= PROMPT =
Take from the records below each line that holds "book".

Coordinate-based object records
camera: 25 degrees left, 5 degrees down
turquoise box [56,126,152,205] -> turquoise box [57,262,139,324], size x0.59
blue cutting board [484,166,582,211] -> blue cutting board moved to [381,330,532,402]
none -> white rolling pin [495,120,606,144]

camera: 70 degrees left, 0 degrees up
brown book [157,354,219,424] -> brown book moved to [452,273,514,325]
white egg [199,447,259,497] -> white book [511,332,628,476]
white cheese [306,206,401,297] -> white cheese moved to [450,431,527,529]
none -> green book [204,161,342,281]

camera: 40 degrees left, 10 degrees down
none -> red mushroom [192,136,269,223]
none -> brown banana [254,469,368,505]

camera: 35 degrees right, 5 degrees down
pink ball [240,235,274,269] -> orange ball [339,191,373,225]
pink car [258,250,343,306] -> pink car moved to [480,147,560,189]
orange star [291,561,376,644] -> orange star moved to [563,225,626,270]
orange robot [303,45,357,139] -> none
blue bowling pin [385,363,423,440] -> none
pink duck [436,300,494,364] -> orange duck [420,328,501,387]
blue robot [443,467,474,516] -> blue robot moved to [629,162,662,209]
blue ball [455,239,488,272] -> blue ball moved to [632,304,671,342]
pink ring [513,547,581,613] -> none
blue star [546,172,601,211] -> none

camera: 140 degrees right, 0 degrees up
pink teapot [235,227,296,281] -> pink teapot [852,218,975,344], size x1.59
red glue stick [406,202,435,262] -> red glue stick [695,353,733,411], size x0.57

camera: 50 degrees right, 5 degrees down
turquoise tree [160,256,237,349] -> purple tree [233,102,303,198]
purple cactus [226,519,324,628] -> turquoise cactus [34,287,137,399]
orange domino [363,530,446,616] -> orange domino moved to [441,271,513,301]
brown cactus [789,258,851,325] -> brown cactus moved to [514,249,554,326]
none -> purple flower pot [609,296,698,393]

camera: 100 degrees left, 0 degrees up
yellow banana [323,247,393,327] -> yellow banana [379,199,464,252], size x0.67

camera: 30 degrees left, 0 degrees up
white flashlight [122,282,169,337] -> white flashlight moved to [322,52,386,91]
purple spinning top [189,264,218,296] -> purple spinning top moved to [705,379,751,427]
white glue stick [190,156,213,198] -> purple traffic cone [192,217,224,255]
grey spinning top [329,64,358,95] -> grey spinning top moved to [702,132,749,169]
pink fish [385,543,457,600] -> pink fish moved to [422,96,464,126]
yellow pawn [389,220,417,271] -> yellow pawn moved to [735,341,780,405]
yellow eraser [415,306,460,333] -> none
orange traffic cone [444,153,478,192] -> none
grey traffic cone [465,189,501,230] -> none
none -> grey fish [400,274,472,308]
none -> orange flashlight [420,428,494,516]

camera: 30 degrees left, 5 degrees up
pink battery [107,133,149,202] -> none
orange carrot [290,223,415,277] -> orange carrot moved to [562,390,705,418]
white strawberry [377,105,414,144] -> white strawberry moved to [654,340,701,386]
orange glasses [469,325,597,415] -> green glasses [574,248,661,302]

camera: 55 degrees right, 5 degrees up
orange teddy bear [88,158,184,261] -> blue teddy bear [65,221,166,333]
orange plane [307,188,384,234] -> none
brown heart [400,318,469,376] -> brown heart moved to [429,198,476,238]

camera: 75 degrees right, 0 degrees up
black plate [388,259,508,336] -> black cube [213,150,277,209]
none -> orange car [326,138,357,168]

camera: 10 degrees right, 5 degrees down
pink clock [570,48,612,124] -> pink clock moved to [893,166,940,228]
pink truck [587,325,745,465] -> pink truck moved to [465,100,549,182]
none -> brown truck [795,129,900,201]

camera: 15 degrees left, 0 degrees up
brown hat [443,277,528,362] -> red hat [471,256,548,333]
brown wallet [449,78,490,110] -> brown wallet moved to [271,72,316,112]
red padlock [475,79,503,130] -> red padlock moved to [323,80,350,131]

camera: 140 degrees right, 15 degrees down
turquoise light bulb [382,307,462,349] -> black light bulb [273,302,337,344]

= TASK SOLUTION =
brown book [157,354,219,424] -> brown book moved to [452,273,514,325]
white egg [199,447,259,497] -> white book [511,332,628,476]
none -> green book [204,161,342,281]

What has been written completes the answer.